### REQUIRED ACTION
Report all lines from the entries below in which "button" appears.

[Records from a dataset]
....
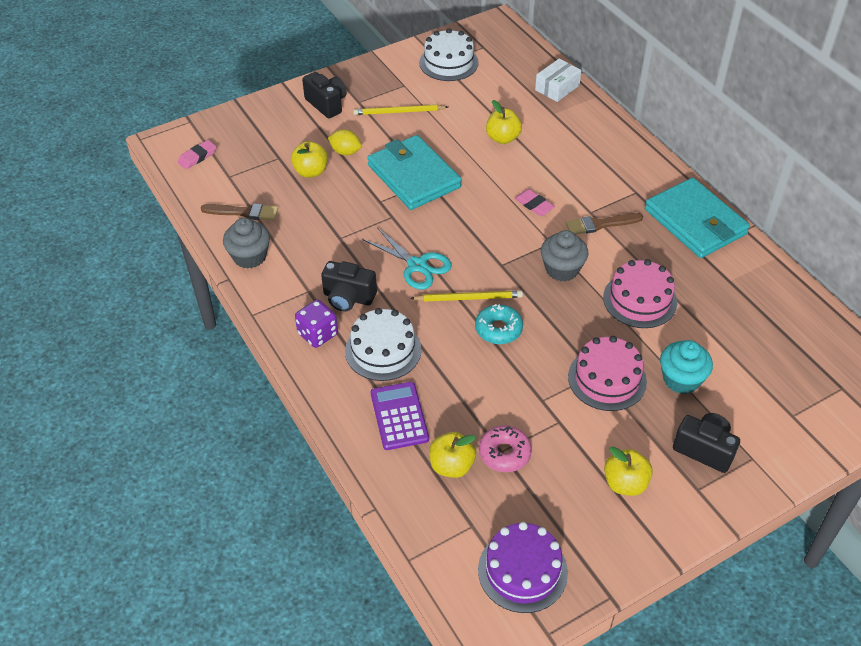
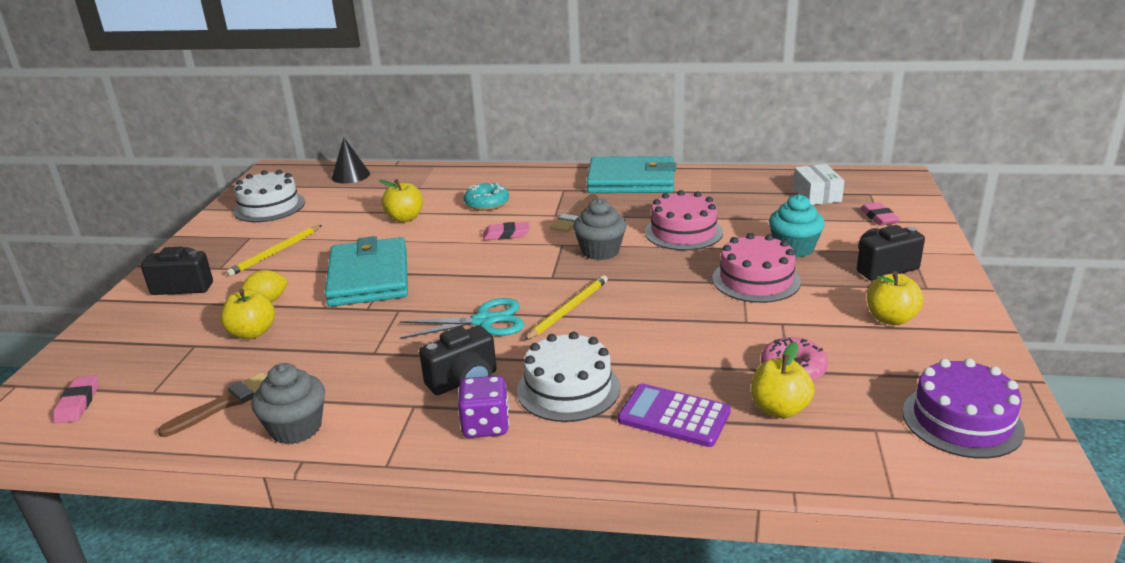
camera: 50 degrees left, 20 degrees down
(413, 176) = (369, 277): turquoise wallet -> turquoise wallet turned 75 degrees clockwise
(498, 329) = (629, 309): turquoise donut -> turquoise donut (487, 203)
(532, 66) = (350, 175): none -> black cone
(557, 88) = (395, 175): white box -> white box (816, 195)
(797, 412) = (878, 217): none -> pink eraser

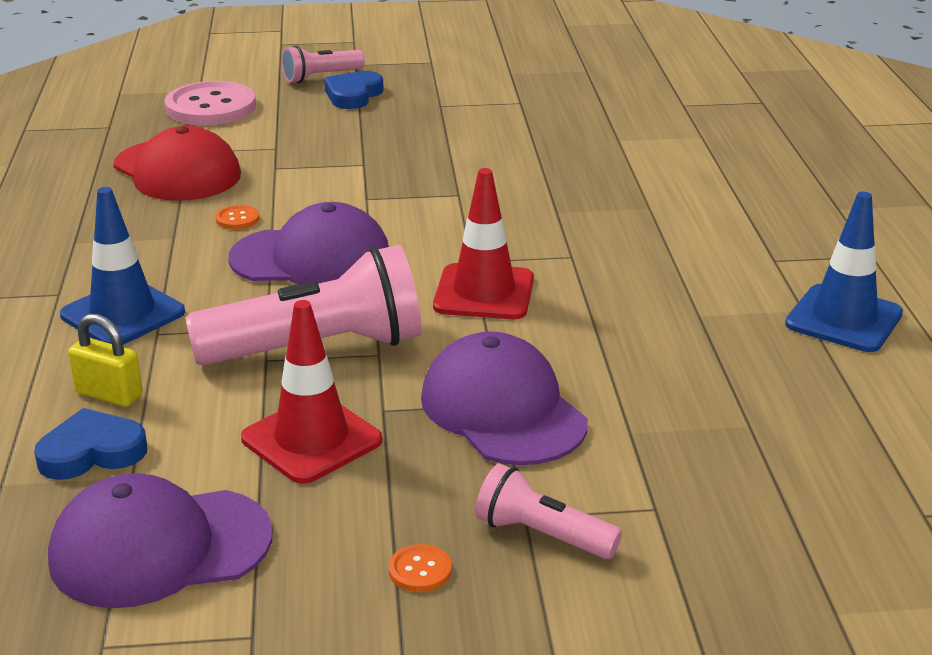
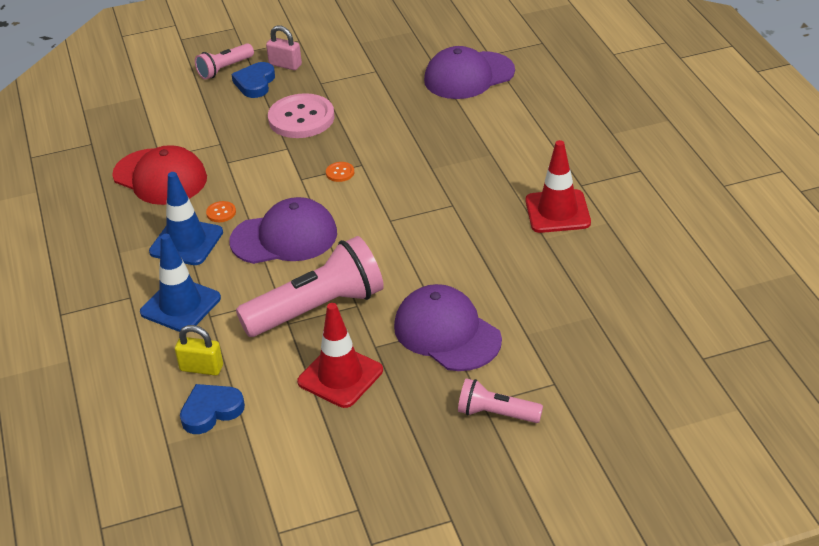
camera: 10 degrees left, 10 degrees up
(160, 547) = (282, 466): purple cap -> purple cap (469, 76)
(211, 107) = (157, 112): pink button -> pink button (301, 118)
(402, 82) = (285, 65): none -> pink padlock
(420, 570) = (435, 450): orange button -> orange button (340, 173)
(484, 293) = (406, 245): red traffic cone -> red traffic cone (557, 212)
(843, 319) = (633, 225): blue traffic cone -> blue traffic cone (186, 242)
....
### RESULT BELOW
(211, 107) = (157, 112): pink button -> pink button (301, 118)
(420, 570) = (435, 450): orange button -> orange button (340, 173)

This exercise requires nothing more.